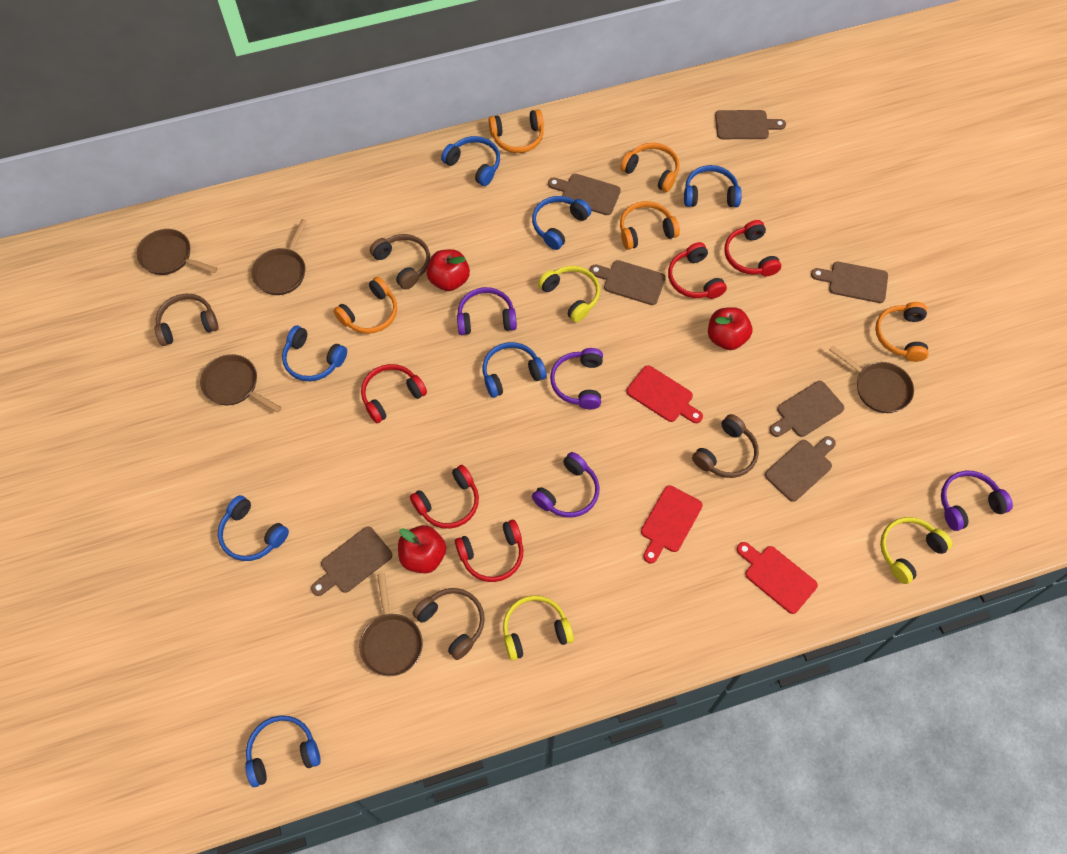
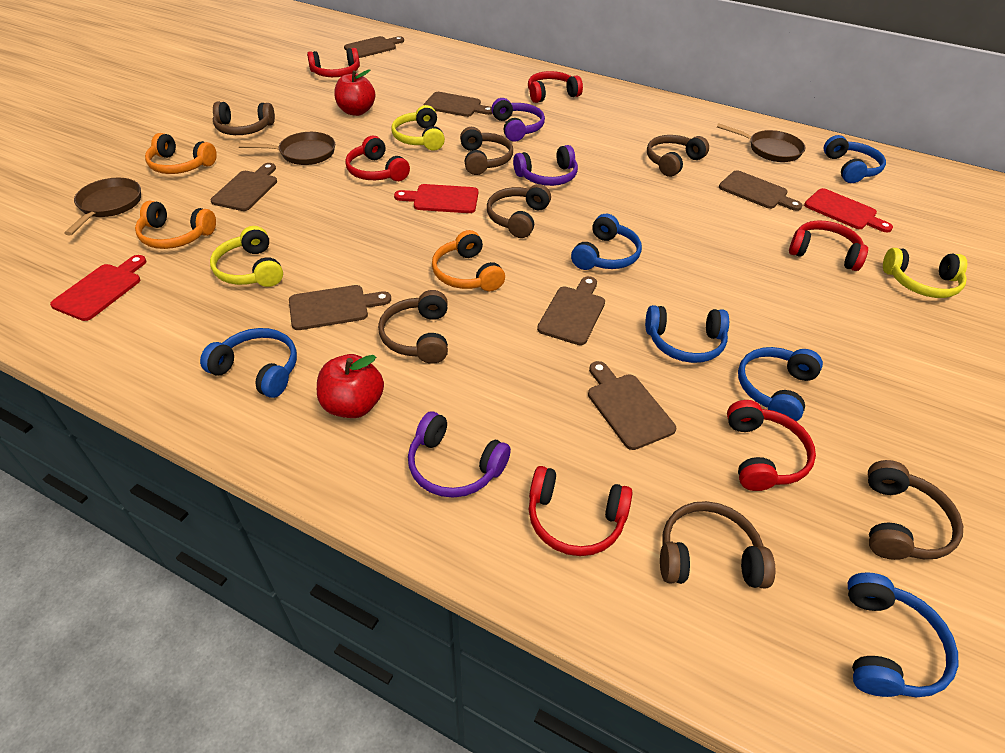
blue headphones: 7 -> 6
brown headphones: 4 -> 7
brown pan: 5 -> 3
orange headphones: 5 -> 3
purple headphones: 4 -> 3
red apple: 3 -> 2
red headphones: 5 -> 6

---

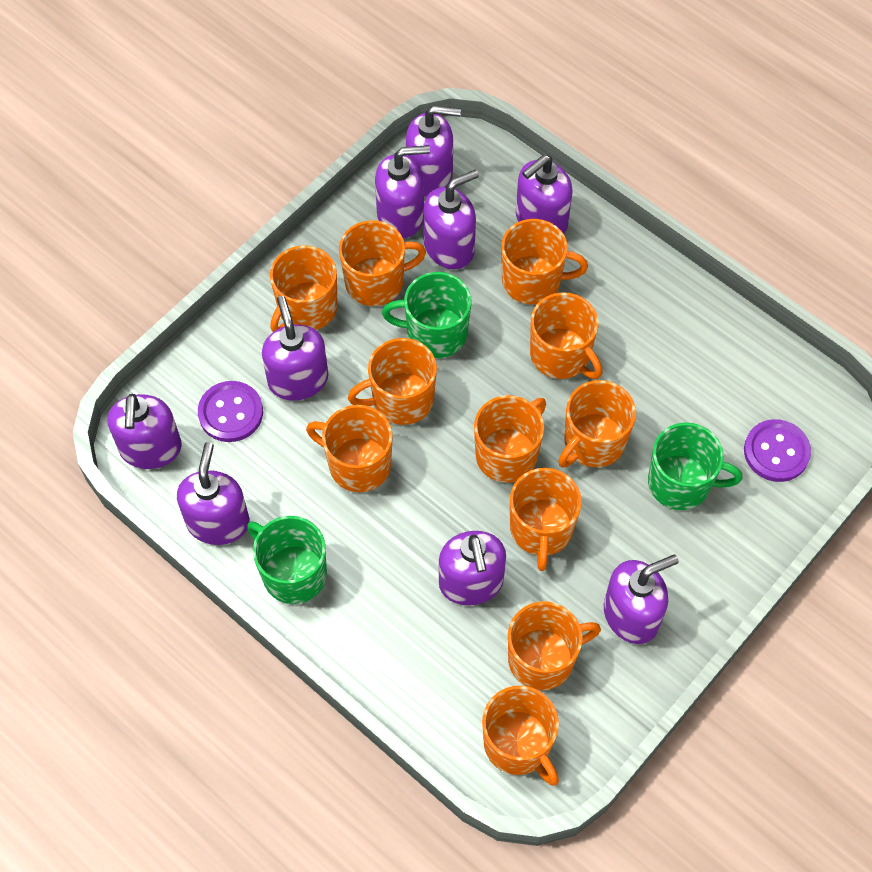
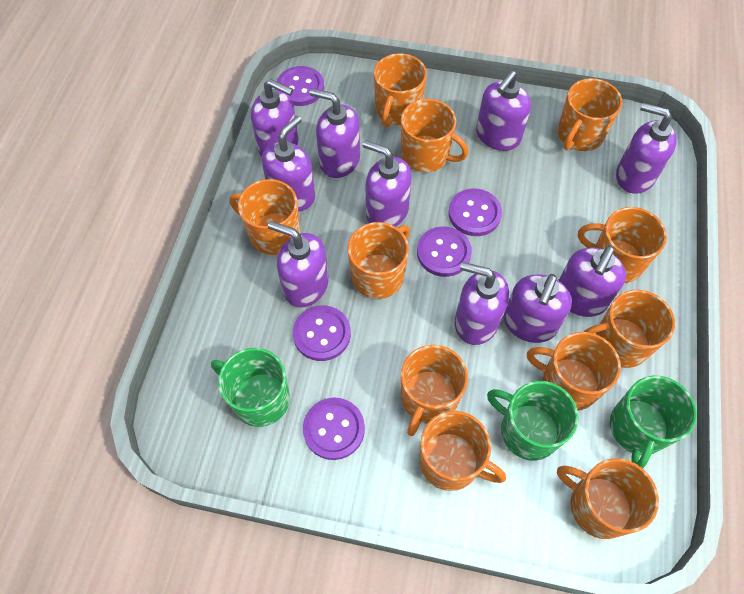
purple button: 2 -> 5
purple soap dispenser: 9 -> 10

---

> _Exercise brief_
In the entries above, find the line with "orange headphones: 5 -> 3" and the line with "red headphones: 5 -> 6", then restate word for word both of them and every line between, with nothing more.

> _Response_
orange headphones: 5 -> 3
purple headphones: 4 -> 3
red apple: 3 -> 2
red headphones: 5 -> 6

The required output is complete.